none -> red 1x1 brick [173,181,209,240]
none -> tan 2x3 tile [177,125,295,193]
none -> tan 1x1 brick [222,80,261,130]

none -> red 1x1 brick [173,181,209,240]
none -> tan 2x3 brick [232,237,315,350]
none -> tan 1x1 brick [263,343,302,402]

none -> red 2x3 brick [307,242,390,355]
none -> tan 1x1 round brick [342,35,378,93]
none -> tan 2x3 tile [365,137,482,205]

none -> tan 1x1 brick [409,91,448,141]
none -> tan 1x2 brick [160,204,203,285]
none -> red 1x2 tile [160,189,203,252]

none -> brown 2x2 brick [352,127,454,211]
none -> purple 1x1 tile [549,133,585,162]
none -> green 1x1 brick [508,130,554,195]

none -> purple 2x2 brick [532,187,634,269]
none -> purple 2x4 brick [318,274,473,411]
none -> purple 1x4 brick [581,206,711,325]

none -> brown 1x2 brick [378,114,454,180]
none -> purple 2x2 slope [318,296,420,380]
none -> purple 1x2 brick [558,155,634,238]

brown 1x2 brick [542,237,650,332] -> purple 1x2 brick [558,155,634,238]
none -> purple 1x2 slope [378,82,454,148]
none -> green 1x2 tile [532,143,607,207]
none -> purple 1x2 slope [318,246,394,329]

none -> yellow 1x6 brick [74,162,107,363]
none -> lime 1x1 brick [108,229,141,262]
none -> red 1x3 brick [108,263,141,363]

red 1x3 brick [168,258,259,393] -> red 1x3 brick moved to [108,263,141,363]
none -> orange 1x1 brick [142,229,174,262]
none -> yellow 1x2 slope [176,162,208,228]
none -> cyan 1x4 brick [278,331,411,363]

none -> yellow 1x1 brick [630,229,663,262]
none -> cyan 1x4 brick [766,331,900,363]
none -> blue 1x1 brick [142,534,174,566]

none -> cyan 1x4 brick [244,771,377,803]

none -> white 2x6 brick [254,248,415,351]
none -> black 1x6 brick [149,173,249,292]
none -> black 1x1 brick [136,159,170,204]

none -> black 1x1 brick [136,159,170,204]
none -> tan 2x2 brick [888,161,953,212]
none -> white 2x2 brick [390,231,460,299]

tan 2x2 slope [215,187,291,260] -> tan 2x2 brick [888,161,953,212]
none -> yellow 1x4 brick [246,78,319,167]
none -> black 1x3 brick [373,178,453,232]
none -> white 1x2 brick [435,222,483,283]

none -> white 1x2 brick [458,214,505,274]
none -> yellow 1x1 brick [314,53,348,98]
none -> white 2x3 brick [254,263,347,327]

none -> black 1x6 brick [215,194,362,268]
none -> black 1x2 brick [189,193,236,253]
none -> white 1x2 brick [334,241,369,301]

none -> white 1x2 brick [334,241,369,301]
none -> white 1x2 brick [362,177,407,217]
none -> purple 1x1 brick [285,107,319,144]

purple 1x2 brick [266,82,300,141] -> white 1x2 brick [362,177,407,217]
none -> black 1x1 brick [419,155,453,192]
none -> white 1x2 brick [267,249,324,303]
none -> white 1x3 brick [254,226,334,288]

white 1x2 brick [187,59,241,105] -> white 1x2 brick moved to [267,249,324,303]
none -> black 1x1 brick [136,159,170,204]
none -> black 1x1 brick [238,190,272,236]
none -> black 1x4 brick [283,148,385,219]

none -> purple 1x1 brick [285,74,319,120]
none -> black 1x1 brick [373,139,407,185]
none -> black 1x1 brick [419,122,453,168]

++++++++++

▶ **What to work on**
Where a line of the records contains the word "white", copy that line.

▶ **Answer box**
none -> white 2x6 brick [254,248,415,351]
none -> white 2x2 brick [390,231,460,299]
none -> white 1x2 brick [435,222,483,283]
none -> white 1x2 brick [458,214,505,274]
none -> white 2x3 brick [254,263,347,327]
none -> white 1x2 brick [334,241,369,301]
none -> white 1x2 brick [334,241,369,301]
none -> white 1x2 brick [362,177,407,217]
purple 1x2 brick [266,82,300,141] -> white 1x2 brick [362,177,407,217]
none -> white 1x2 brick [267,249,324,303]
none -> white 1x3 brick [254,226,334,288]
white 1x2 brick [187,59,241,105] -> white 1x2 brick moved to [267,249,324,303]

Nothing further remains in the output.